Once you find the line with "purple brick A5:A6" in the entries below, print it and each line after it up to and including the line with "orange plate E1 level 2 -> none", exactly, without pictures.

══ Entries supplied

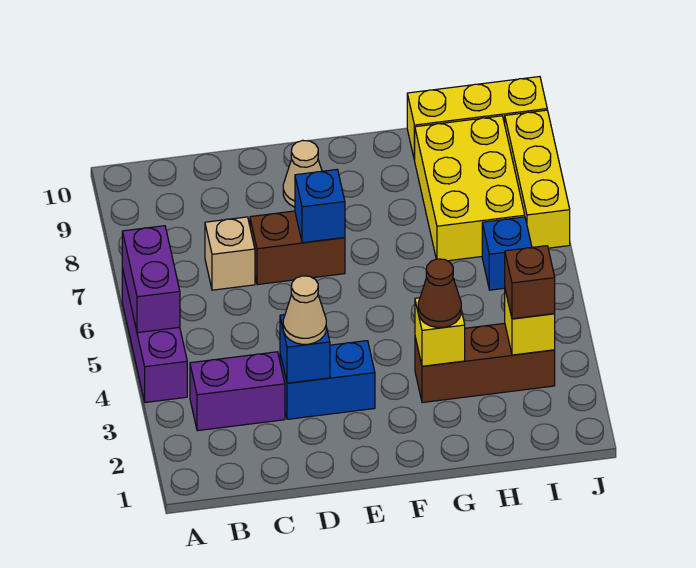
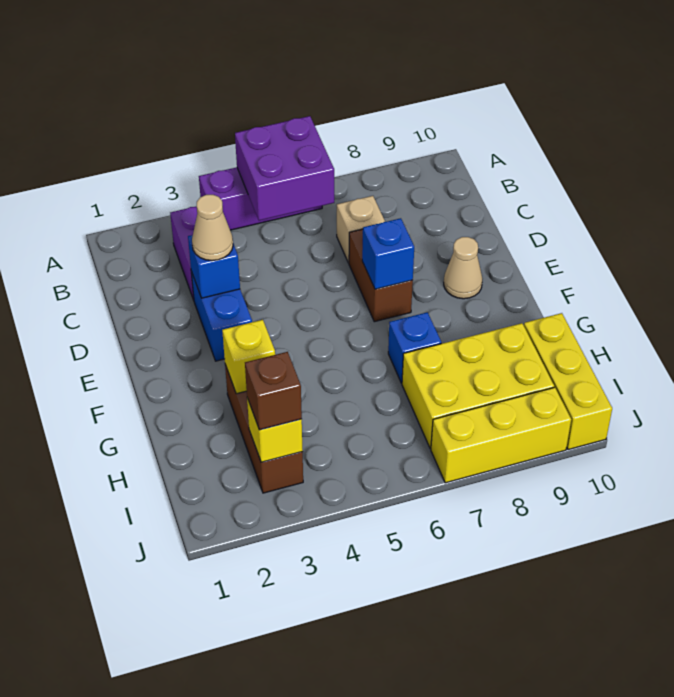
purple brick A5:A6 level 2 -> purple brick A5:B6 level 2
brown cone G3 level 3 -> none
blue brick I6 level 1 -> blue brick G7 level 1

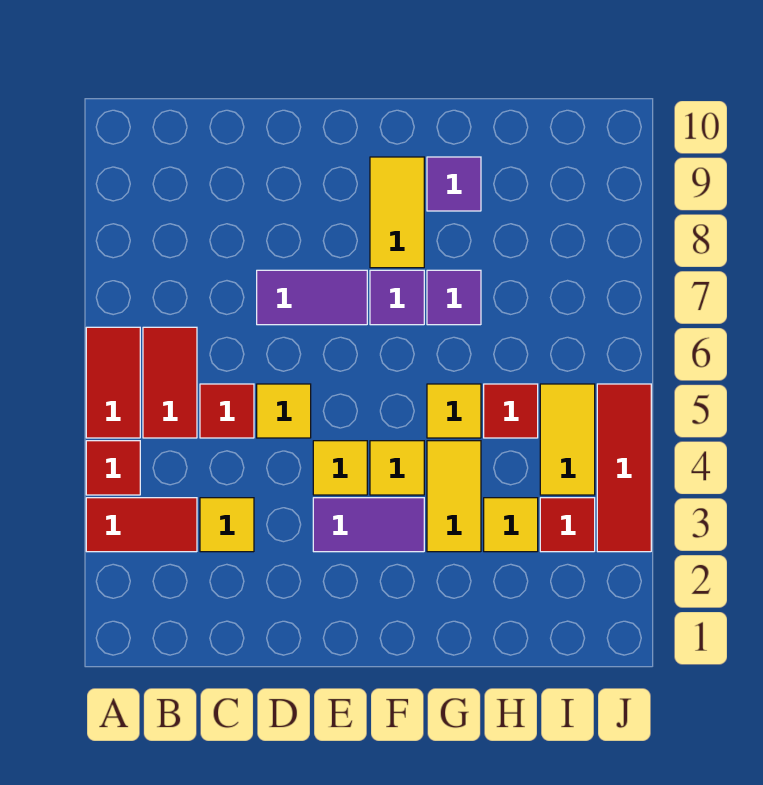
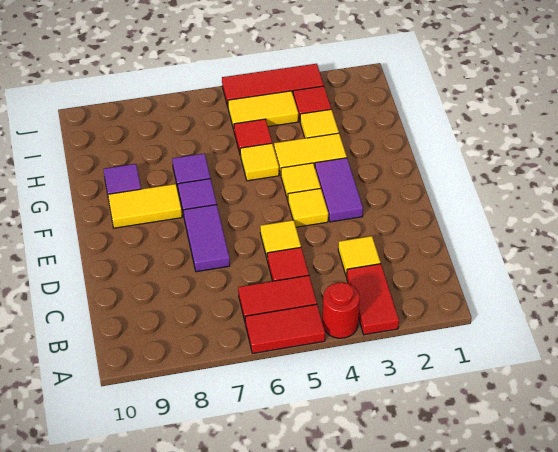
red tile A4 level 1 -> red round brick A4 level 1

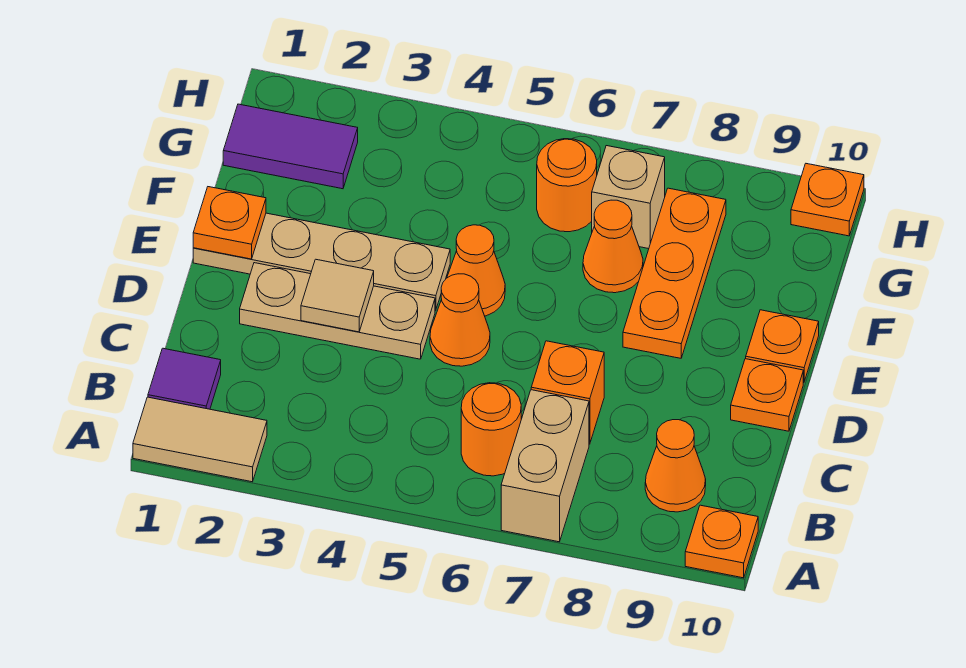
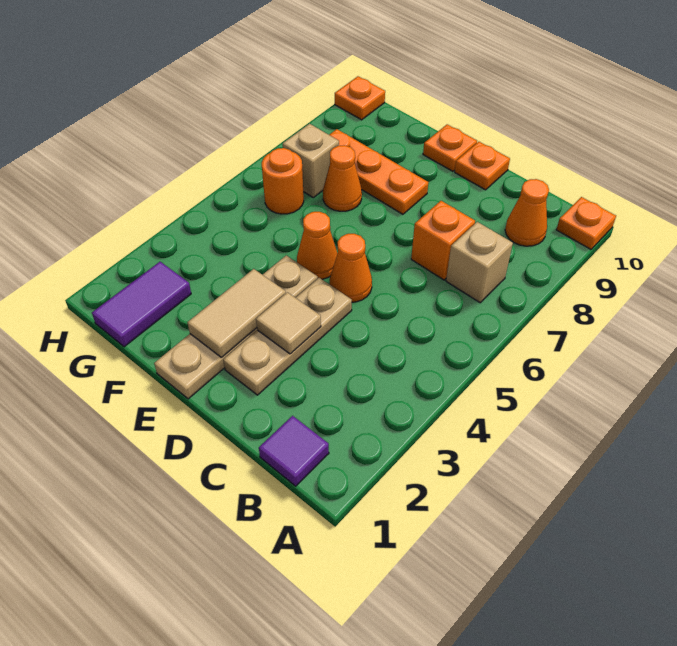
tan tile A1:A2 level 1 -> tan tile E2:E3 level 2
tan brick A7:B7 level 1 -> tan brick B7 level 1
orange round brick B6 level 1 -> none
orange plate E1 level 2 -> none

════
══ Entries supplied

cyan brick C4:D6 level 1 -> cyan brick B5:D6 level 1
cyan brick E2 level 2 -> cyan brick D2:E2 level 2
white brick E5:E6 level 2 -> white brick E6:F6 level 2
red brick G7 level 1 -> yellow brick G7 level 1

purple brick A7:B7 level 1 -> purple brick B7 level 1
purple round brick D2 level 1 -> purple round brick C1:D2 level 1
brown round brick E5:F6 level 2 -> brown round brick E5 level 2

════

(Exercise result):
purple brick A5:A6 level 2 -> purple brick A5:B6 level 2
brown cone G3 level 3 -> none
blue brick I6 level 1 -> blue brick G7 level 1

red tile A4 level 1 -> red round brick A4 level 1

tan tile A1:A2 level 1 -> tan tile E2:E3 level 2
tan brick A7:B7 level 1 -> tan brick B7 level 1
orange round brick B6 level 1 -> none
orange plate E1 level 2 -> none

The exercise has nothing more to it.